- **HOW TO COMPLETE THIS TASK**:
Give the data back exactly. Leave out any images.
#### DATA IN THIS EXERCISE ####
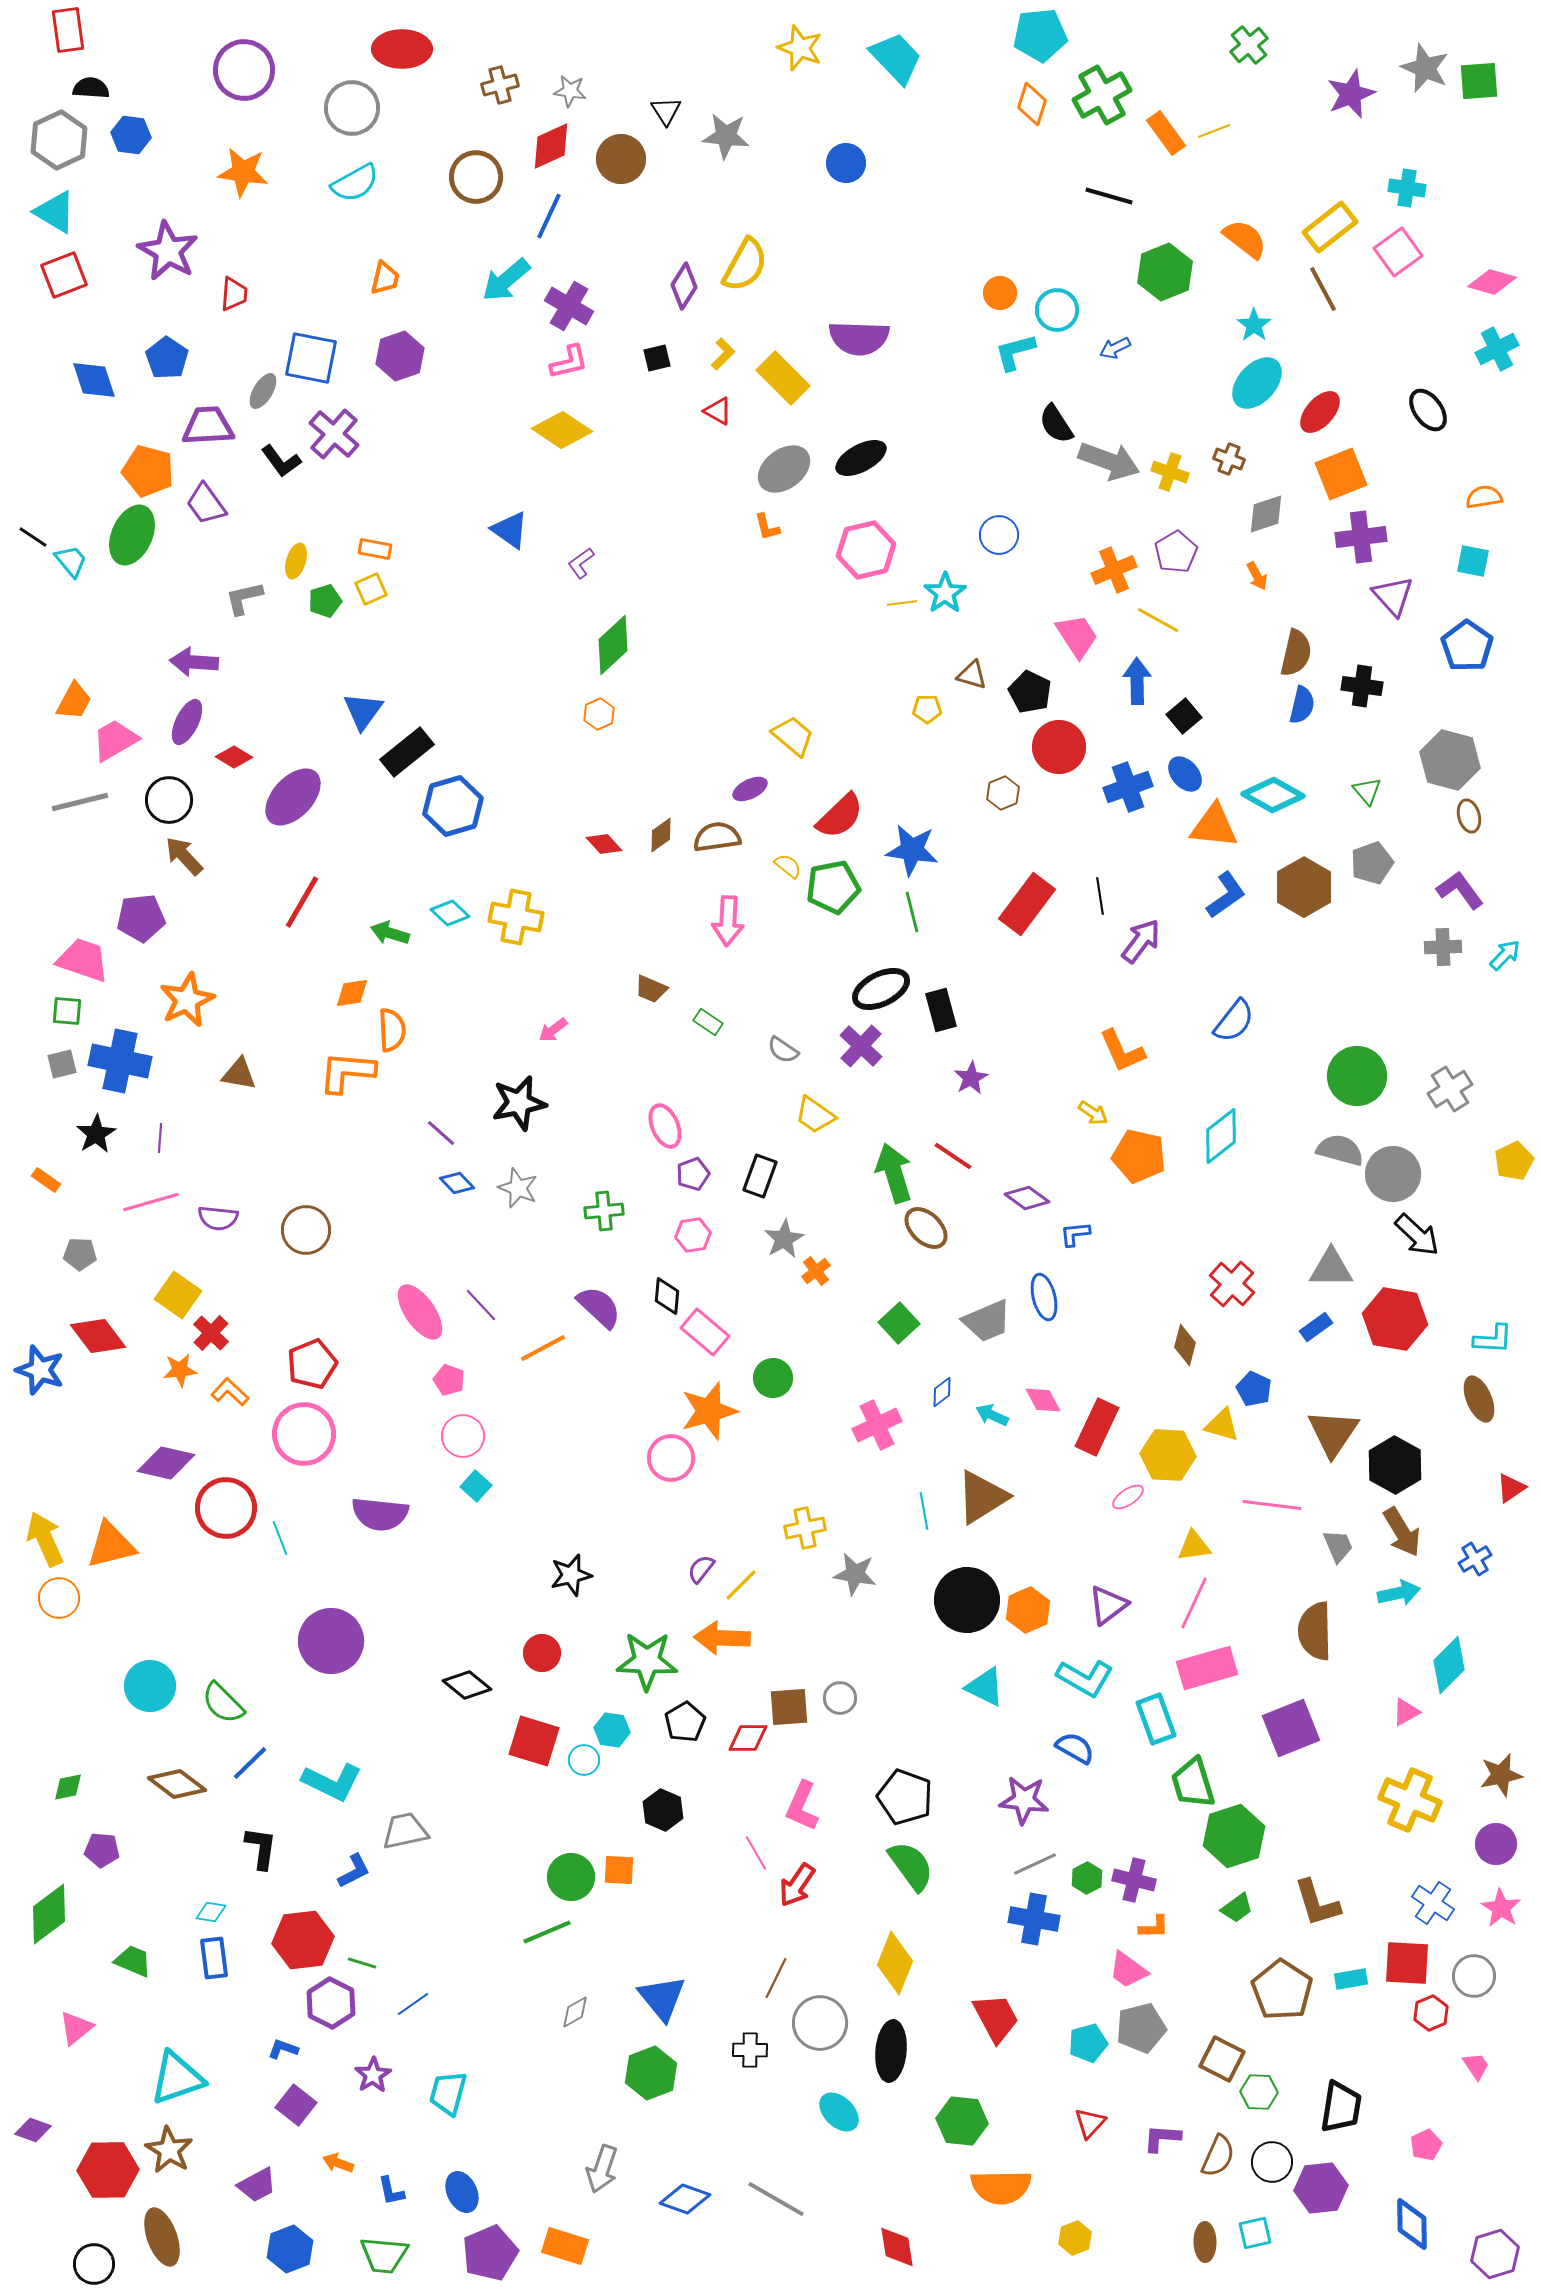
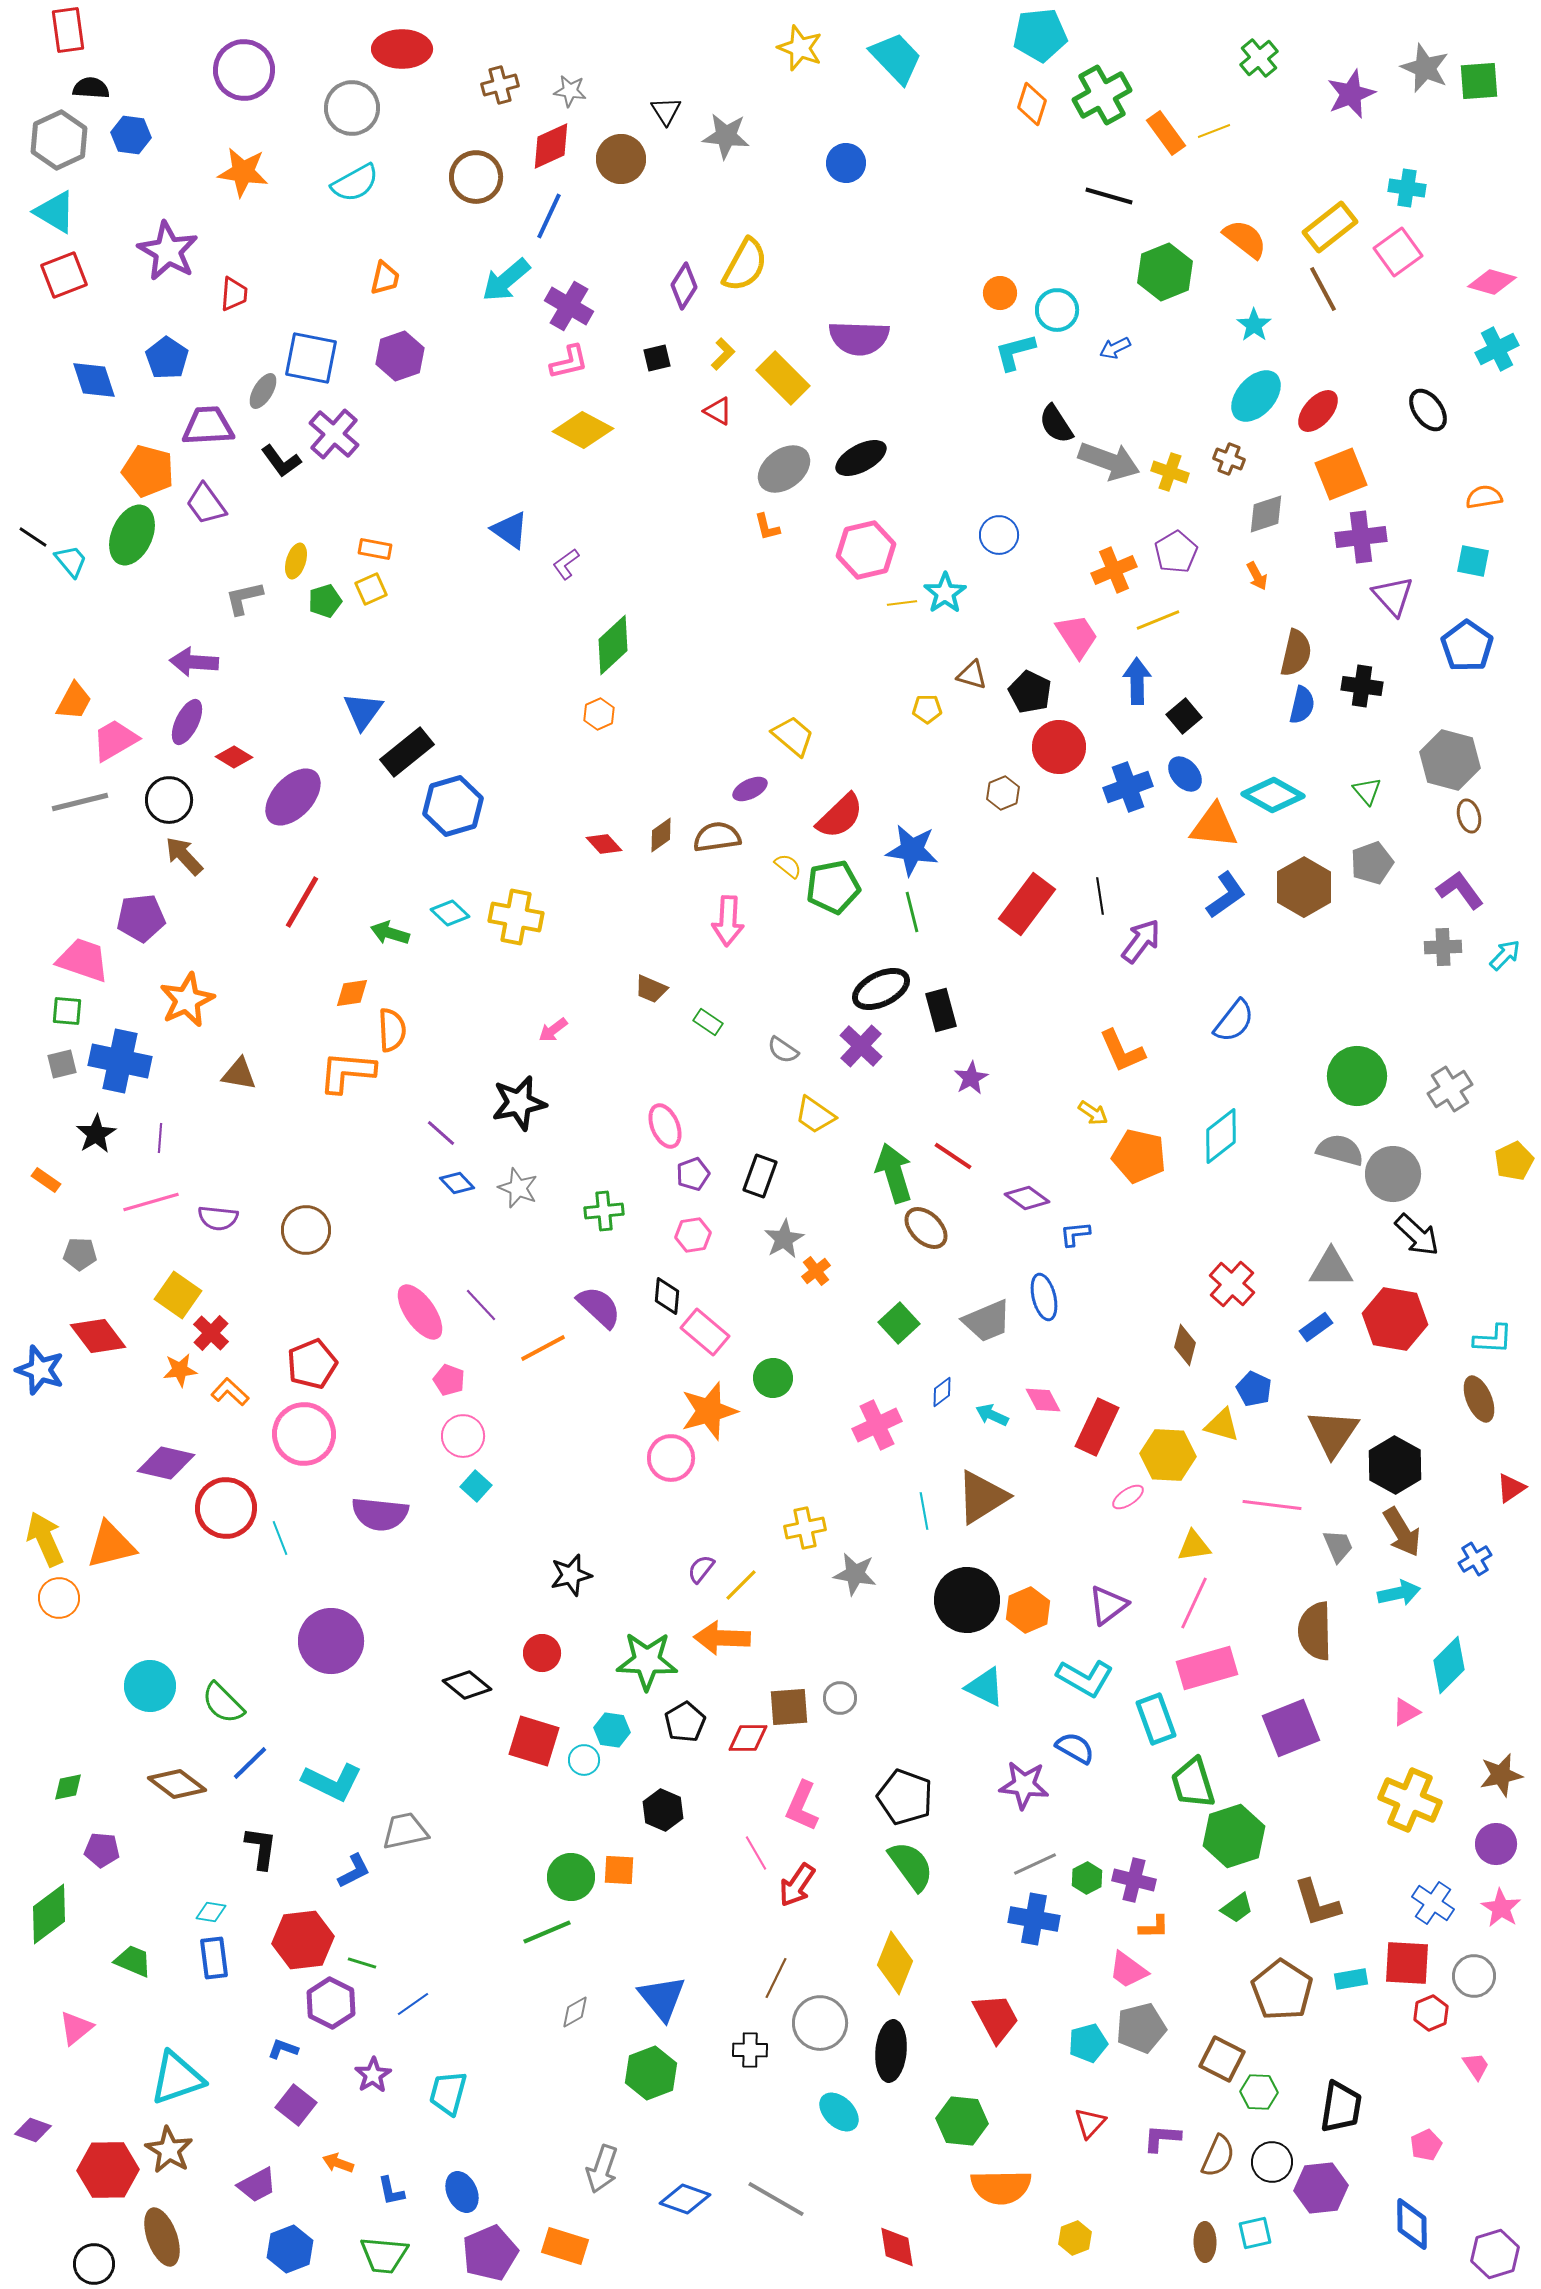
green cross at (1249, 45): moved 10 px right, 13 px down
cyan ellipse at (1257, 383): moved 1 px left, 13 px down
red ellipse at (1320, 412): moved 2 px left, 1 px up
yellow diamond at (562, 430): moved 21 px right; rotated 6 degrees counterclockwise
purple L-shape at (581, 563): moved 15 px left, 1 px down
yellow line at (1158, 620): rotated 51 degrees counterclockwise
purple star at (1024, 1800): moved 15 px up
####
- **REPLY TO THE TASK**:
green cross at (1249, 45): moved 10 px right, 13 px down
cyan ellipse at (1257, 383): moved 1 px left, 13 px down
red ellipse at (1320, 412): moved 2 px left, 1 px up
yellow diamond at (562, 430): moved 21 px right; rotated 6 degrees counterclockwise
purple L-shape at (581, 563): moved 15 px left, 1 px down
yellow line at (1158, 620): rotated 51 degrees counterclockwise
purple star at (1024, 1800): moved 15 px up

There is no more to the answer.